■ EXERCISE DIRECTIONS ■
Count the lines in the data below where the string "savon" occurs, please, and give the number alone.

■ DATA ■
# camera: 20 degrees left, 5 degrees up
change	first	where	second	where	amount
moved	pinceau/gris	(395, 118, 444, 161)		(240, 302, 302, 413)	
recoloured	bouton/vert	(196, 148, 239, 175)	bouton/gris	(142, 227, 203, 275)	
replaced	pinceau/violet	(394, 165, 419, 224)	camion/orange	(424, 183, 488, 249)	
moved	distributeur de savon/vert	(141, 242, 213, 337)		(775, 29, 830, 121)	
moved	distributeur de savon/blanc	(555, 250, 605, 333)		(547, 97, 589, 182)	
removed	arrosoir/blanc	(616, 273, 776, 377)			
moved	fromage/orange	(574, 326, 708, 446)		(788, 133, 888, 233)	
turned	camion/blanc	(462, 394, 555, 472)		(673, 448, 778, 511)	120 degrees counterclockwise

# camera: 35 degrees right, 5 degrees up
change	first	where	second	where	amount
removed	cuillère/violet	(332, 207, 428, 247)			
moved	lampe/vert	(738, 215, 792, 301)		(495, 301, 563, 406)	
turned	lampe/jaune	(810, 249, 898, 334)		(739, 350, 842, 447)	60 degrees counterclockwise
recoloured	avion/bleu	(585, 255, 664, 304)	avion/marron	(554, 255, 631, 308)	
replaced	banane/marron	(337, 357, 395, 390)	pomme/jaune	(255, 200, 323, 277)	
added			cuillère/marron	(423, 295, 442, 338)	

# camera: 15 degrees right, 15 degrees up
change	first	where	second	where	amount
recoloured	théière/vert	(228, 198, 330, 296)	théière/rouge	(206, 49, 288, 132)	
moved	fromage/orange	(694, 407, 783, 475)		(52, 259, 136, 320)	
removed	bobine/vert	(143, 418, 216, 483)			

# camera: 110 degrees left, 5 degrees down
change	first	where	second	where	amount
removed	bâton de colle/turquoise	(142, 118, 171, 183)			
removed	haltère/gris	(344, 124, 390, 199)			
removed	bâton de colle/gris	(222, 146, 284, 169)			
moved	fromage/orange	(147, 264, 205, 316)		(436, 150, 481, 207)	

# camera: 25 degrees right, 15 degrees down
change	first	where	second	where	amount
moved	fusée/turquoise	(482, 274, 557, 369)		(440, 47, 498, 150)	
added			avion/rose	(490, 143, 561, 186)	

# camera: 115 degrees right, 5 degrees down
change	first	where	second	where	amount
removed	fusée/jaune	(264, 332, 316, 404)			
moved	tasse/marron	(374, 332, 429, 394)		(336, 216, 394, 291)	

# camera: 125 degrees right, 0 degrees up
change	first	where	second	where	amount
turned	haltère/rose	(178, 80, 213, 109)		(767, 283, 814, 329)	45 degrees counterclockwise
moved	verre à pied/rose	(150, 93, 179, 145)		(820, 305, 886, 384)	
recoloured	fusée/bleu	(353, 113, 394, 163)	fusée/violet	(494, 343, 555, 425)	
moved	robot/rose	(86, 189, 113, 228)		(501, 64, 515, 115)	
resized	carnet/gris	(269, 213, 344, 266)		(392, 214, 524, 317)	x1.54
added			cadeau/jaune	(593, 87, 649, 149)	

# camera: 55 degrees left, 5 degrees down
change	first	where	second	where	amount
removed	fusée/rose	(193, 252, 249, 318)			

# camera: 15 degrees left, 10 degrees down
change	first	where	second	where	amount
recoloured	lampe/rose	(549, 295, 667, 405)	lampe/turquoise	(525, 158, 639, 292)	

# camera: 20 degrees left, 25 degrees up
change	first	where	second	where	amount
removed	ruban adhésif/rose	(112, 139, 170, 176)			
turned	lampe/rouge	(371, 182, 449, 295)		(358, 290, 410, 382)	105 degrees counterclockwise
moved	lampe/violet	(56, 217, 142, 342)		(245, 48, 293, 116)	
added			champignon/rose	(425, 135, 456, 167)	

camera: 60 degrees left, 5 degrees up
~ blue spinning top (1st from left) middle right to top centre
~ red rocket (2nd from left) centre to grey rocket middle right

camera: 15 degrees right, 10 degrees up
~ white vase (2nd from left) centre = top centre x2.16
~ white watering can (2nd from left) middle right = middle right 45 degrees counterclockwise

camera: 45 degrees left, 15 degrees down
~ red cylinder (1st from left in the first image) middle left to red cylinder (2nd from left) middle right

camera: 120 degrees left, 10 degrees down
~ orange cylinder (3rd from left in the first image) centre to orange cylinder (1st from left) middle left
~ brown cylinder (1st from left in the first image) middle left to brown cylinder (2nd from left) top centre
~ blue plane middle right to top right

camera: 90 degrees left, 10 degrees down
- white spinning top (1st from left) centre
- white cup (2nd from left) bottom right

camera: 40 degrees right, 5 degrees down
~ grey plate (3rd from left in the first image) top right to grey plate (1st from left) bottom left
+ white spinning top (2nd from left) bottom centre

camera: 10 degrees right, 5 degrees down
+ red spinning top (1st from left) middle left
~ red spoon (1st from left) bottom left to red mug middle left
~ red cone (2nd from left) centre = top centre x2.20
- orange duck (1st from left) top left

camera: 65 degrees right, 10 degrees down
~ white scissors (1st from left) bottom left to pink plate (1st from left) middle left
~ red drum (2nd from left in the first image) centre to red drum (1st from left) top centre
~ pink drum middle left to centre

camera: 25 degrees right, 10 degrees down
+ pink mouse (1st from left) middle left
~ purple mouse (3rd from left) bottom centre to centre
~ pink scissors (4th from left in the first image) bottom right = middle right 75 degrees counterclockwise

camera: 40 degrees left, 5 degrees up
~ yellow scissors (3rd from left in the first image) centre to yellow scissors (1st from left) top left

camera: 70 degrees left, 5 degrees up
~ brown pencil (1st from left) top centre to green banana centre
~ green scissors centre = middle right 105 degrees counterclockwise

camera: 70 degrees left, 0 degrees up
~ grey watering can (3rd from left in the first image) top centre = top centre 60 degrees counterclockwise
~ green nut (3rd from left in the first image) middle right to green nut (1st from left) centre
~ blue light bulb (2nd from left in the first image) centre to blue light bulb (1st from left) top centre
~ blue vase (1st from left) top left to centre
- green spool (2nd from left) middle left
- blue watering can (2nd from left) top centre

■ TASK RESPONSE ■
2